BEGIN Exercise data
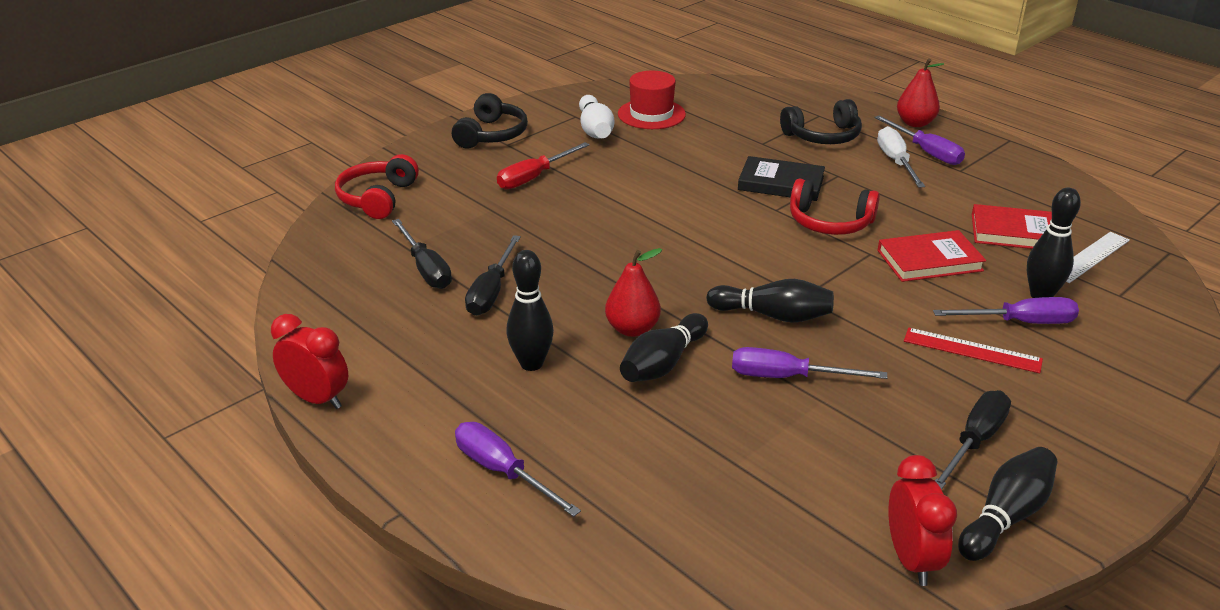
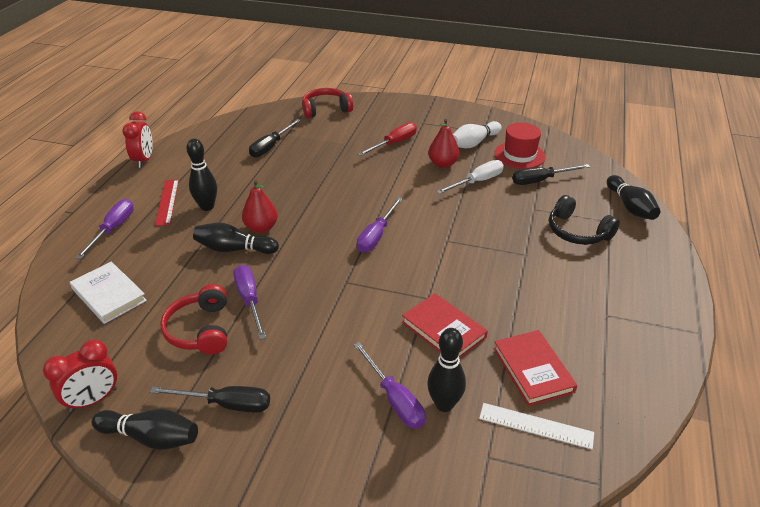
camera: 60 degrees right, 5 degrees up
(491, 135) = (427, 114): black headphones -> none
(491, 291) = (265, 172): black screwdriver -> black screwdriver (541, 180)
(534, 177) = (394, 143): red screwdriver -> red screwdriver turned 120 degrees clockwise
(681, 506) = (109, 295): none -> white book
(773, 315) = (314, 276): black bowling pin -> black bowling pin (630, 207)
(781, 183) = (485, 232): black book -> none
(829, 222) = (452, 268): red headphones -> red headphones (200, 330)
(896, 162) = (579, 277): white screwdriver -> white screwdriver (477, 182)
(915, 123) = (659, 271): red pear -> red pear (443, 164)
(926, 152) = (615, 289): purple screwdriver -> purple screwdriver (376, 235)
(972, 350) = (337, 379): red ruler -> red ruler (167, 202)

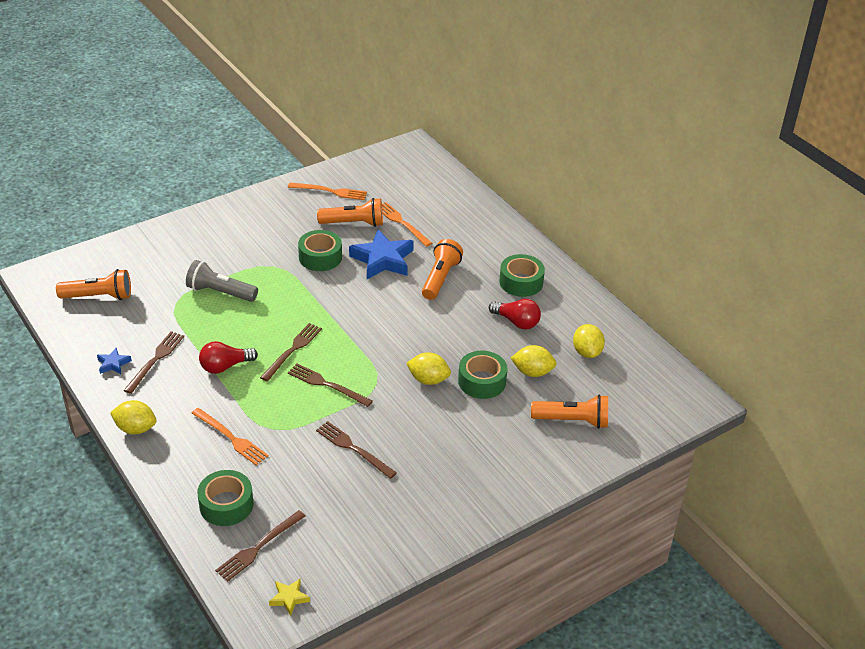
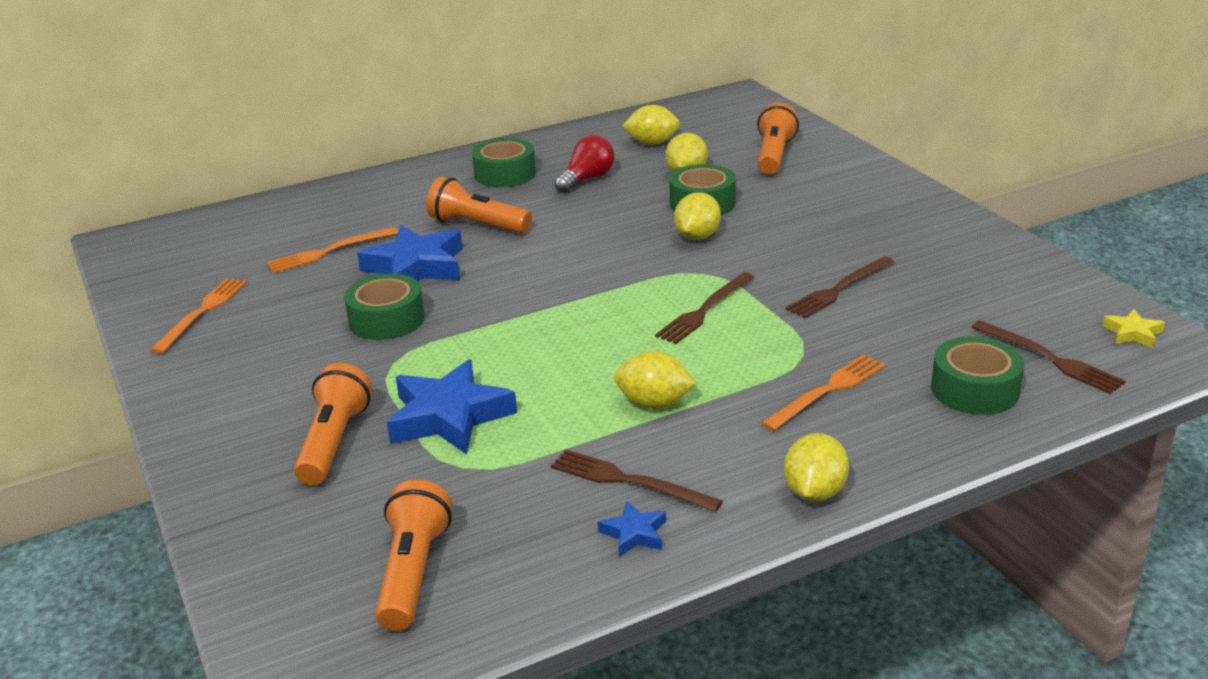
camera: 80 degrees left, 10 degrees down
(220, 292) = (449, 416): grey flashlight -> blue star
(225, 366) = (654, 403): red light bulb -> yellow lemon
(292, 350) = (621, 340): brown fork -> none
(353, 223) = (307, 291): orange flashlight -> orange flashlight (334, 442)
END Exercise data
BEGIN Exercise data
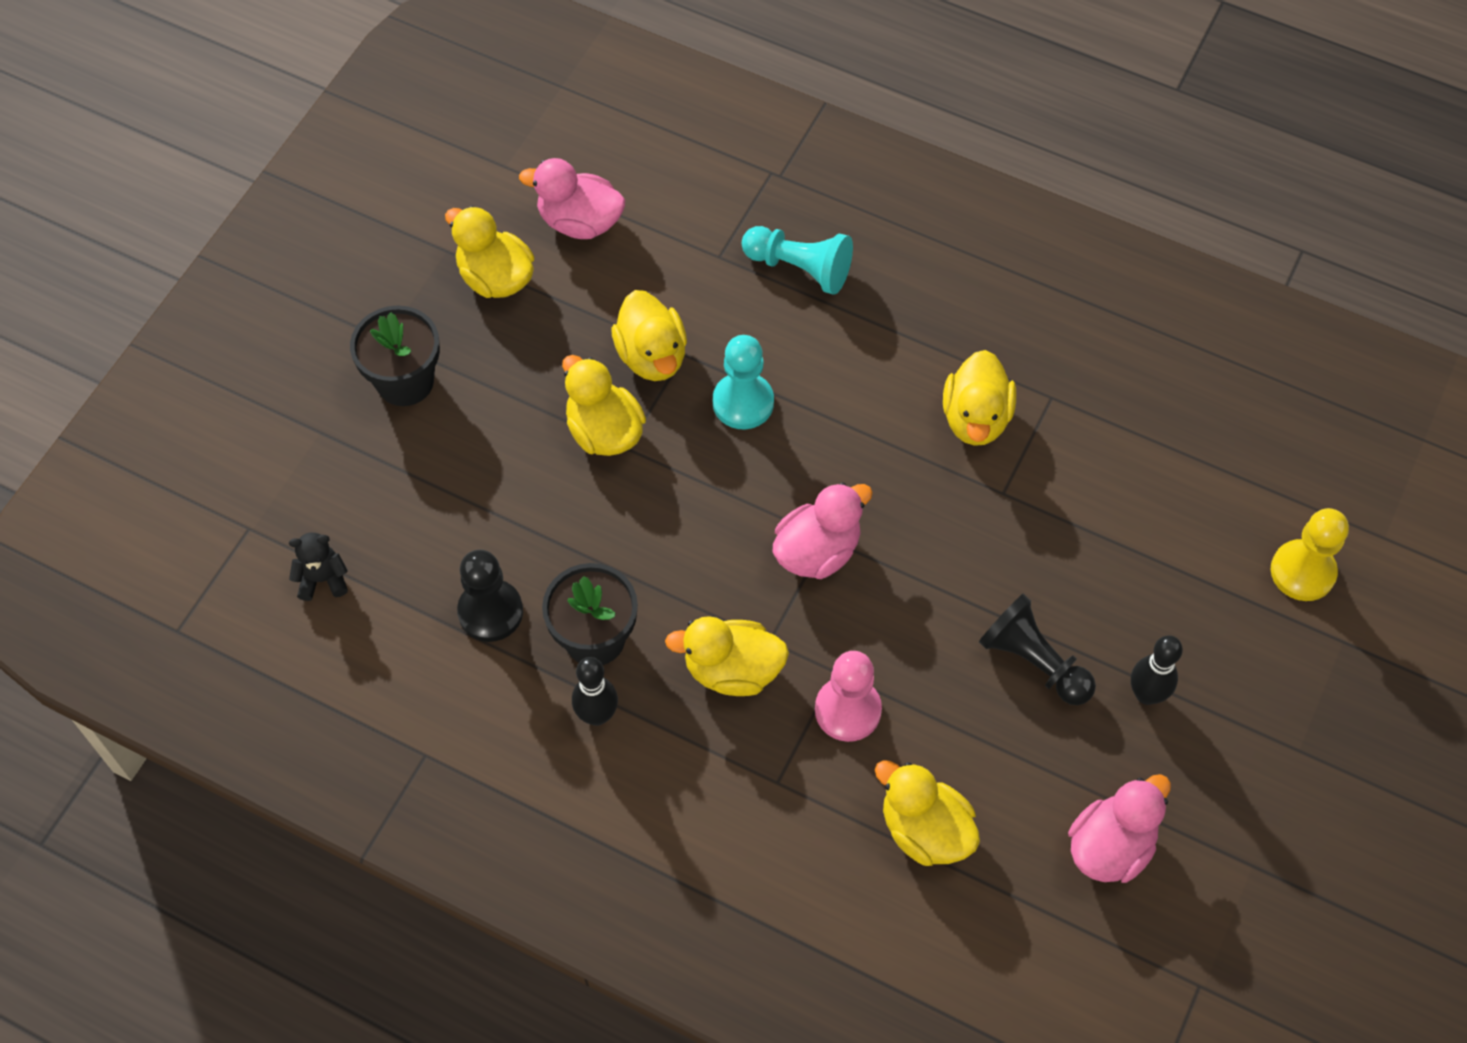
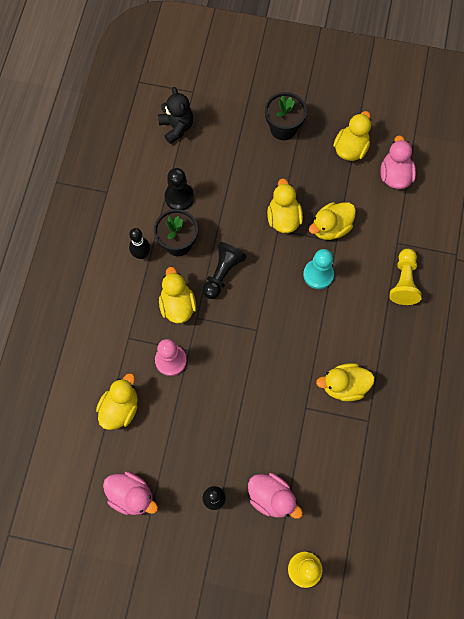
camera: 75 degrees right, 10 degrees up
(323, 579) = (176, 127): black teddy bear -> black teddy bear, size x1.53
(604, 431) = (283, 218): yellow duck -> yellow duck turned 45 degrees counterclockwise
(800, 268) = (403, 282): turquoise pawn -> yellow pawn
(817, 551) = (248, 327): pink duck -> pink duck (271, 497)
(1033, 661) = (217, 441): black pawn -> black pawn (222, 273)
END Exercise data
■ **What is required**
Copy the entries above exactly, but only the stretch from the line containing "(534, 177) = (394, 143): red" through the line containing "(353, 223) = (307, 291): orange". Keep both end lines; drop the pictures.

■ **Worked solution**
(534, 177) = (394, 143): red screwdriver -> red screwdriver turned 120 degrees clockwise
(681, 506) = (109, 295): none -> white book
(773, 315) = (314, 276): black bowling pin -> black bowling pin (630, 207)
(781, 183) = (485, 232): black book -> none
(829, 222) = (452, 268): red headphones -> red headphones (200, 330)
(896, 162) = (579, 277): white screwdriver -> white screwdriver (477, 182)
(915, 123) = (659, 271): red pear -> red pear (443, 164)
(926, 152) = (615, 289): purple screwdriver -> purple screwdriver (376, 235)
(972, 350) = (337, 379): red ruler -> red ruler (167, 202)

camera: 80 degrees left, 10 degrees down
(220, 292) = (449, 416): grey flashlight -> blue star
(225, 366) = (654, 403): red light bulb -> yellow lemon
(292, 350) = (621, 340): brown fork -> none
(353, 223) = (307, 291): orange flashlight -> orange flashlight (334, 442)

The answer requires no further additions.